§ **EXERCISE INPUTS**
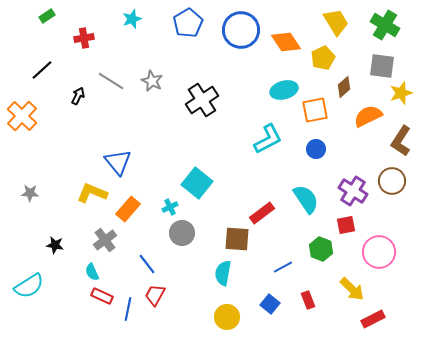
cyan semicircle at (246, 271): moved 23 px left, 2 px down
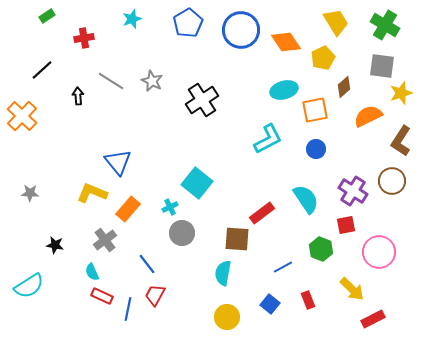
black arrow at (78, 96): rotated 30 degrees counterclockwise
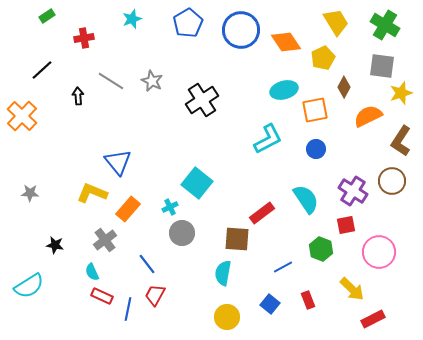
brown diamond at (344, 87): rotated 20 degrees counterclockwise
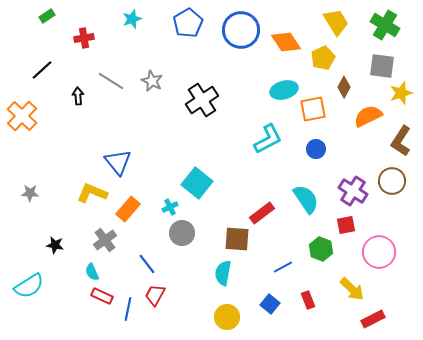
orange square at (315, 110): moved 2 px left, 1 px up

==

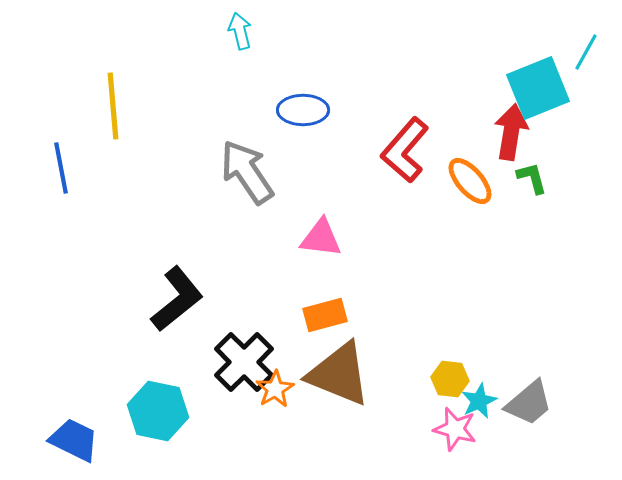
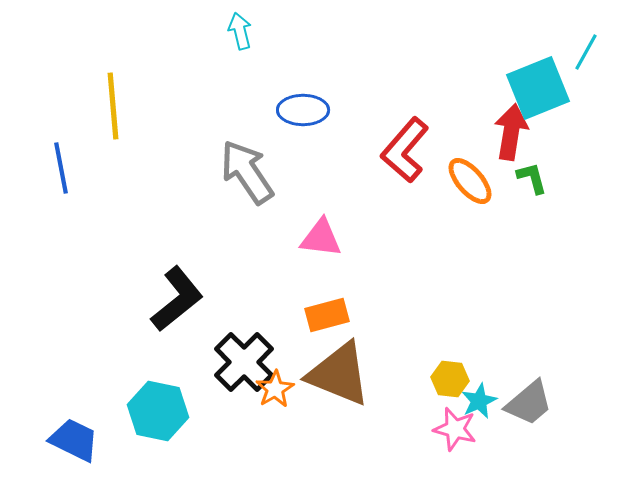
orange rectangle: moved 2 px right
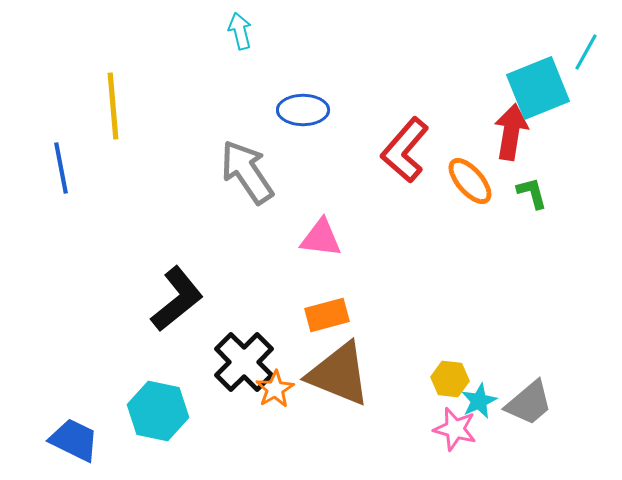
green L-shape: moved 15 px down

* * *

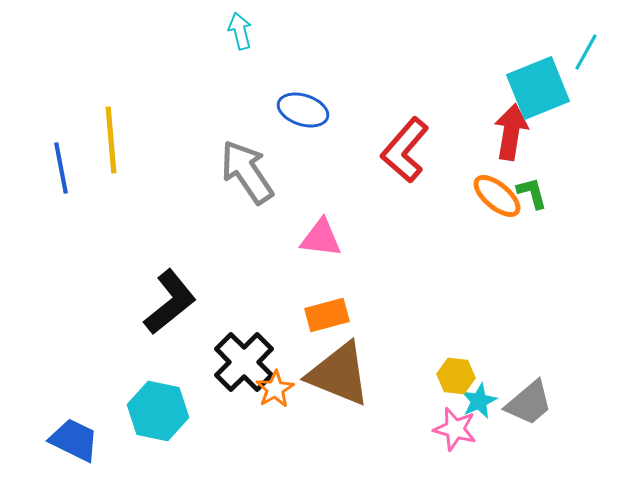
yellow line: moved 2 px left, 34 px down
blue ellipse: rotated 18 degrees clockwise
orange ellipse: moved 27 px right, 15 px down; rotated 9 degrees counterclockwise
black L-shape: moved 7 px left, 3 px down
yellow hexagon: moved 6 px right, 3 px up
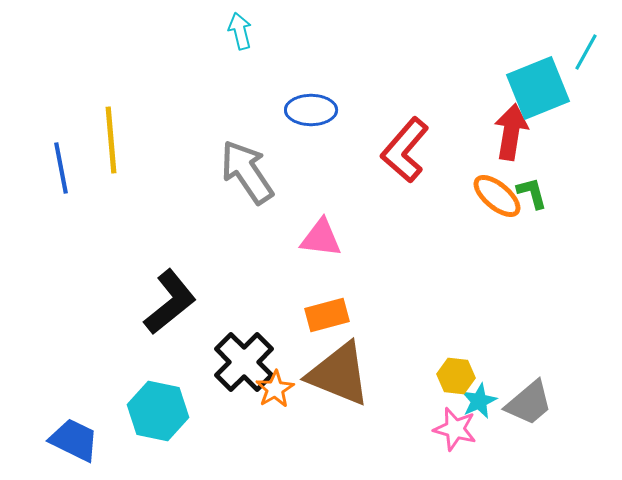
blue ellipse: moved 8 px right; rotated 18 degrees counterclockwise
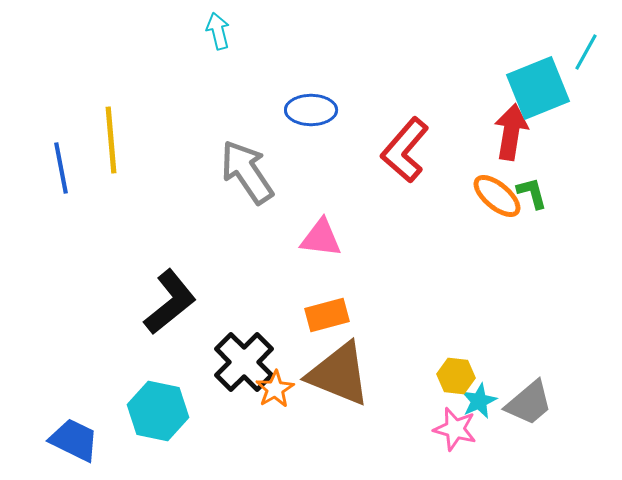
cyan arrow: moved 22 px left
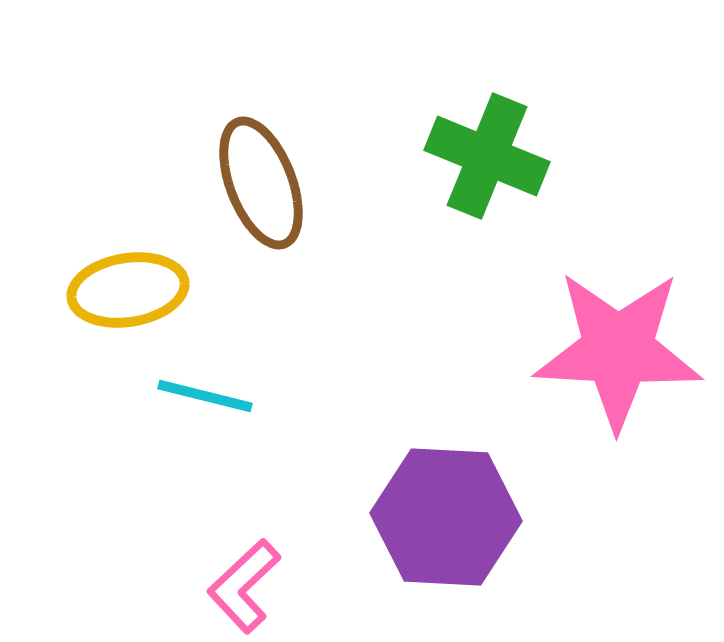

§ **WHAT THIS TASK INVOLVES**
Copy the lines from the line with "yellow line: moved 2 px left, 34 px down" to the line with "cyan arrow: moved 22 px left", including both, word for word, and leave out the picture lines between them.

§ **ANSWER TO THIS PROBLEM**
yellow line: moved 2 px left, 34 px down
blue ellipse: rotated 18 degrees clockwise
orange ellipse: moved 27 px right, 15 px down; rotated 9 degrees counterclockwise
black L-shape: moved 7 px left, 3 px down
yellow hexagon: moved 6 px right, 3 px up
blue ellipse: moved 8 px right; rotated 18 degrees counterclockwise
cyan arrow: moved 22 px left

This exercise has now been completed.